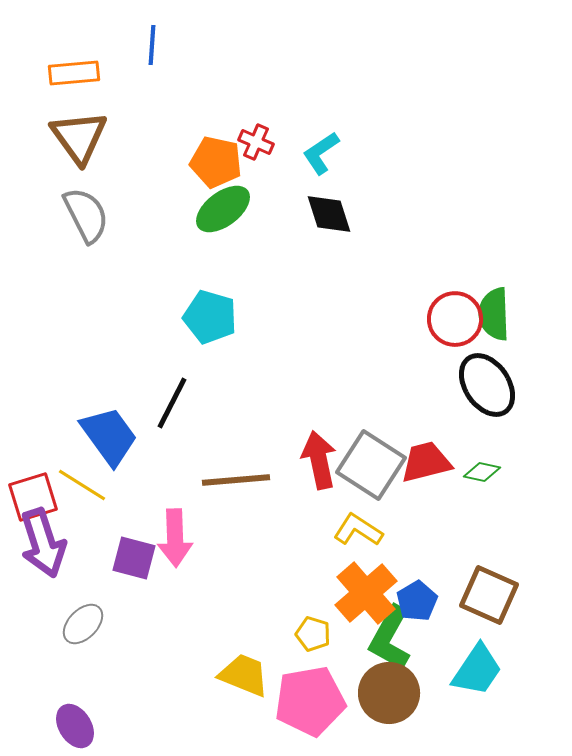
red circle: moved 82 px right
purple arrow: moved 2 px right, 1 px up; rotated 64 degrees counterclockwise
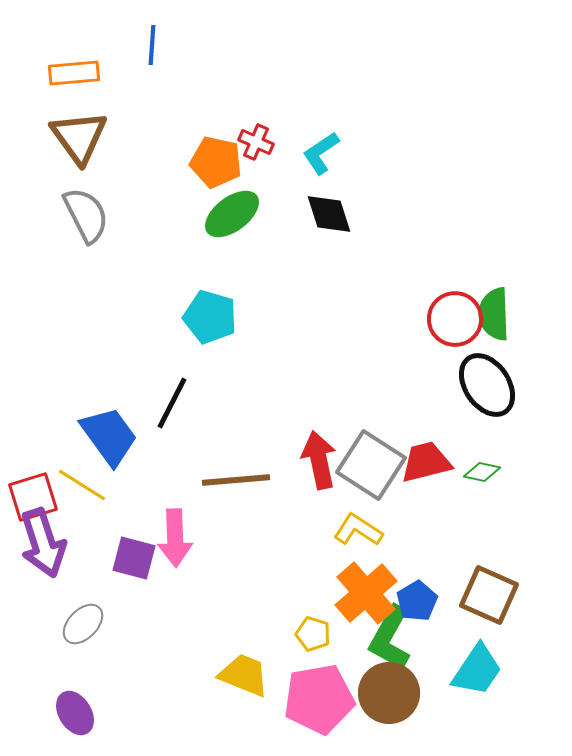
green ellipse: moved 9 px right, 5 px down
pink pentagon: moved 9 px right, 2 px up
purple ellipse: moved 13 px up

::::

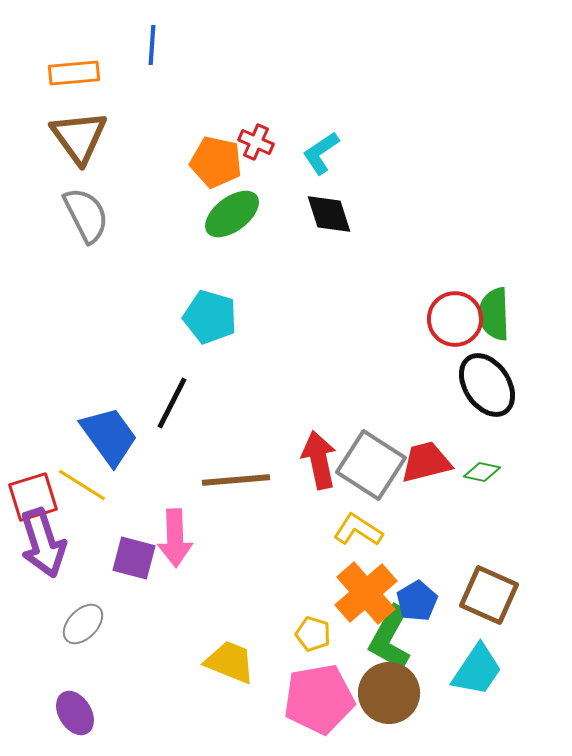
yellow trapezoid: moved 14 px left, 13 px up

::::

Problem description >> Please rewrite the part of the records that opens with the line containing "red circle: moved 82 px right" and closes with the line containing "purple arrow: moved", changing "counterclockwise" to "clockwise" and leaving everything else as it is.

Result below >>
red circle: moved 82 px right
purple arrow: moved 2 px right, 1 px up; rotated 64 degrees clockwise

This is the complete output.